§ **EXERCISE DESCRIPTION**:
Rewrite these lines with "wooden desk at left" changed to "wooden table at left" everywhere and nothing else altered, omitting the pictures.

(Dataset entries)
★ ★ ★ ★ ★ ★ ★

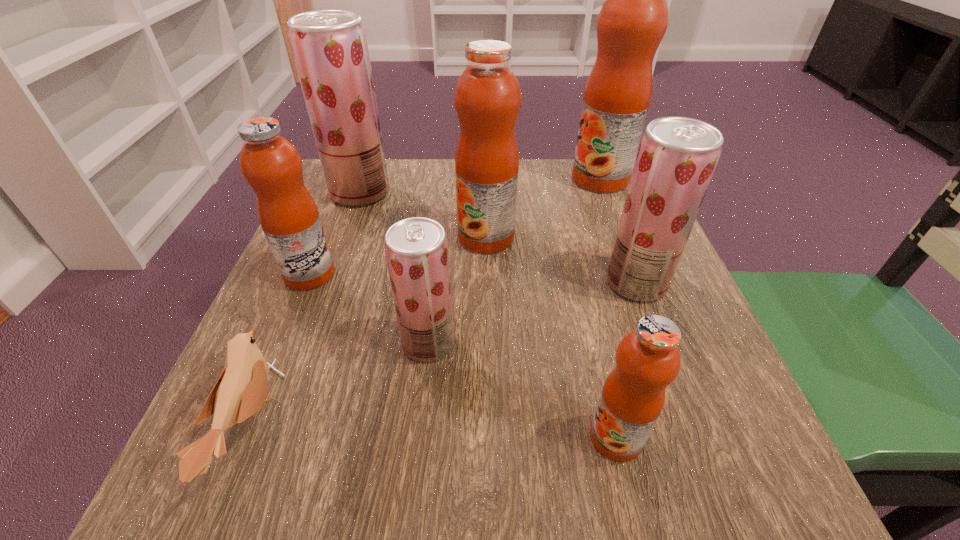
At what (x,y) coordinates should I click in order to perform the action: click on the second strawberry fruit juice from left to right. Please return your answer as a coordinate pair (x, y). The width and height of the screenshot is (960, 540). Looking at the image, I should click on (416, 249).

Find the location of a particular element. the smallest strawberry fruit juice is located at coordinates (416, 249).

Locate an element on the screen. This screenshot has width=960, height=540. the fifth fruit juice from left to right is located at coordinates (648, 359).

Where is `the nearest fruit juice`? the nearest fruit juice is located at coordinates (648, 359).

Locate an element on the screen. The width and height of the screenshot is (960, 540). bird is located at coordinates (239, 393).

Identify the location of vacant region located 0.180m on the front label of the rightmost orange fruit juice. (499, 179).

The height and width of the screenshot is (540, 960). What are the coordinates of `free space located on the front label of the rightmost orange fruit juice` in the screenshot? It's located at 516,179.

Identify the location of free space located on the front label of the rightmost orange fruit juice. The height and width of the screenshot is (540, 960). (532, 179).

The height and width of the screenshot is (540, 960). Find the location of `vacant position located 0.130m on the front of the farthest strawberry fruit juice`. vacant position located 0.130m on the front of the farthest strawberry fruit juice is located at coordinates (341, 245).

What are the coordinates of `vacant region located on the front label of the sixth nearest object` in the screenshot? It's located at (411, 237).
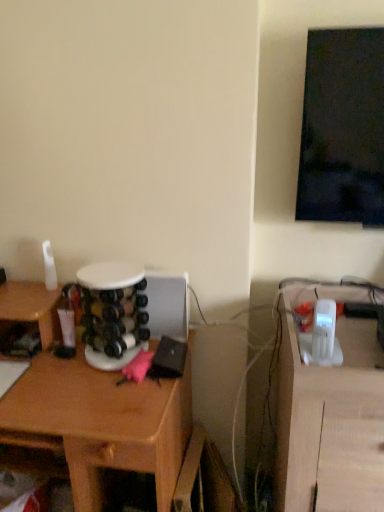
Question: Should I look upward or downward to see wooden desk at left?

Choices:
 (A) down
 (B) up

Answer: (A)

Question: Is wooden desk at left completely or partially outside of white plastic phone at right?

Choices:
 (A) yes
 (B) no

Answer: (A)

Question: Is wooden desk at left with white plastic phone at right?

Choices:
 (A) no
 (B) yes

Answer: (A)

Question: Is wooden desk at left oriented away from white plastic phone at right?

Choices:
 (A) no
 (B) yes

Answer: (A)

Question: From the image's perspective, would you say wooden desk at left is shown under white plastic phone at right?

Choices:
 (A) yes
 (B) no

Answer: (B)

Question: Is wooden desk at left behind white plastic phone at right?

Choices:
 (A) no
 (B) yes

Answer: (B)

Question: Is wooden desk at left bigger than white plastic phone at right?

Choices:
 (A) yes
 (B) no

Answer: (A)

Question: Is white plastic phone at right not inside wooden desk at left?

Choices:
 (A) no
 (B) yes

Answer: (B)

Question: Is white plastic phone at right to the right of wooden desk at left from the viewer's perspective?

Choices:
 (A) no
 (B) yes

Answer: (B)

Question: Is the position of white plastic phone at right more distant than that of wooden desk at left?

Choices:
 (A) yes
 (B) no

Answer: (B)

Question: Considering the relative sizes of white plastic phone at right and wooden desk at left in the image provided, is white plastic phone at right taller than wooden desk at left?

Choices:
 (A) no
 (B) yes

Answer: (B)

Question: Is white plastic phone at right at the left side of wooden desk at left?

Choices:
 (A) no
 (B) yes

Answer: (A)

Question: Does white plastic phone at right turn towards wooden desk at left?

Choices:
 (A) yes
 (B) no

Answer: (B)

Question: From the image's perspective, relative to white plastic phone at right, is wooden desk at left above or below?

Choices:
 (A) above
 (B) below

Answer: (A)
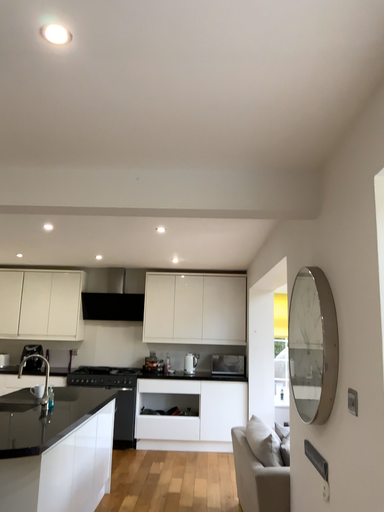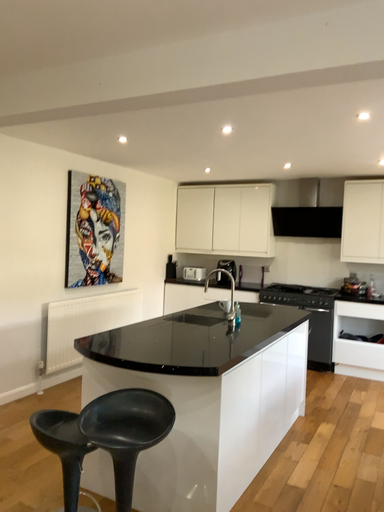
Question: How did the camera likely rotate when shooting the video?

Choices:
 (A) rotated downward
 (B) rotated upward

Answer: (A)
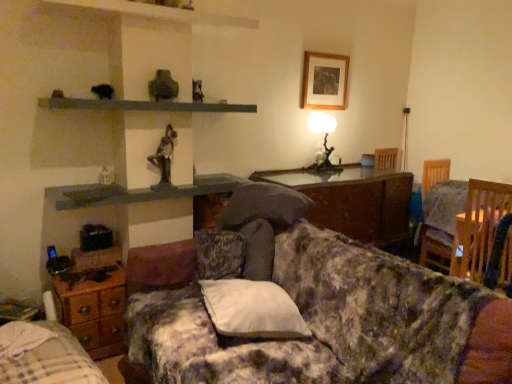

★ ★ ★ ★ ★ ★ ★

§ **RESPONSE AREA**:
At what (x,y) coordinates should I click in order to perform the action: click on the second strawberry fruit juice from left to right. Please return your answer as a coordinate pair (x, y). The width and height of the screenshot is (960, 540). Looking at the image, I should click on (416, 249).

Find the location of a particular element. the smallest strawberry fruit juice is located at coordinates (416, 249).

Locate an element on the screen. This screenshot has width=960, height=540. the fifth fruit juice from left to right is located at coordinates (648, 359).

Where is `the nearest fruit juice`? the nearest fruit juice is located at coordinates (648, 359).

Locate an element on the screen. The width and height of the screenshot is (960, 540). bird is located at coordinates (239, 393).

Identify the location of vacant region located 0.180m on the front label of the rightmost orange fruit juice. (499, 179).

The height and width of the screenshot is (540, 960). What are the coordinates of `free space located on the front label of the rightmost orange fruit juice` in the screenshot? It's located at 516,179.

Identify the location of free space located on the front label of the rightmost orange fruit juice. The height and width of the screenshot is (540, 960). (532, 179).

The height and width of the screenshot is (540, 960). Find the location of `vacant position located 0.130m on the front of the farthest strawberry fruit juice`. vacant position located 0.130m on the front of the farthest strawberry fruit juice is located at coordinates (341, 245).

What are the coordinates of `vacant region located on the front label of the sixth nearest object` in the screenshot? It's located at (411, 237).
Question: Should I look upward or downward to see wooden table at left?

Choices:
 (A) down
 (B) up

Answer: (A)

Question: Is wooden table at left completely or partially outside of white plastic phone at right?

Choices:
 (A) yes
 (B) no

Answer: (A)

Question: Is wooden table at left with white plastic phone at right?

Choices:
 (A) no
 (B) yes

Answer: (A)

Question: Is wooden table at left oriented away from white plastic phone at right?

Choices:
 (A) no
 (B) yes

Answer: (A)

Question: From the image's perspective, would you say wooden table at left is shown under white plastic phone at right?

Choices:
 (A) yes
 (B) no

Answer: (B)

Question: Is wooden table at left behind white plastic phone at right?

Choices:
 (A) no
 (B) yes

Answer: (B)

Question: Is wooden table at left bigger than white plastic phone at right?

Choices:
 (A) yes
 (B) no

Answer: (A)

Question: Is white plastic phone at right not inside wooden table at left?

Choices:
 (A) no
 (B) yes

Answer: (B)

Question: Is white plastic phone at right to the right of wooden table at left from the viewer's perspective?

Choices:
 (A) no
 (B) yes

Answer: (B)

Question: Is the position of white plastic phone at right more distant than that of wooden table at left?

Choices:
 (A) yes
 (B) no

Answer: (B)

Question: Considering the relative sizes of white plastic phone at right and wooden table at left in the image provided, is white plastic phone at right taller than wooden table at left?

Choices:
 (A) no
 (B) yes

Answer: (B)

Question: Is white plastic phone at right at the left side of wooden table at left?

Choices:
 (A) no
 (B) yes

Answer: (A)

Question: Does white plastic phone at right turn towards wooden table at left?

Choices:
 (A) yes
 (B) no

Answer: (B)

Question: From the image's perspective, relative to white plastic phone at right, is wooden table at left above or below?

Choices:
 (A) above
 (B) below

Answer: (A)
Question: How did the camera likely rotate when shooting the video?

Choices:
 (A) rotated downward
 (B) rotated upward

Answer: (A)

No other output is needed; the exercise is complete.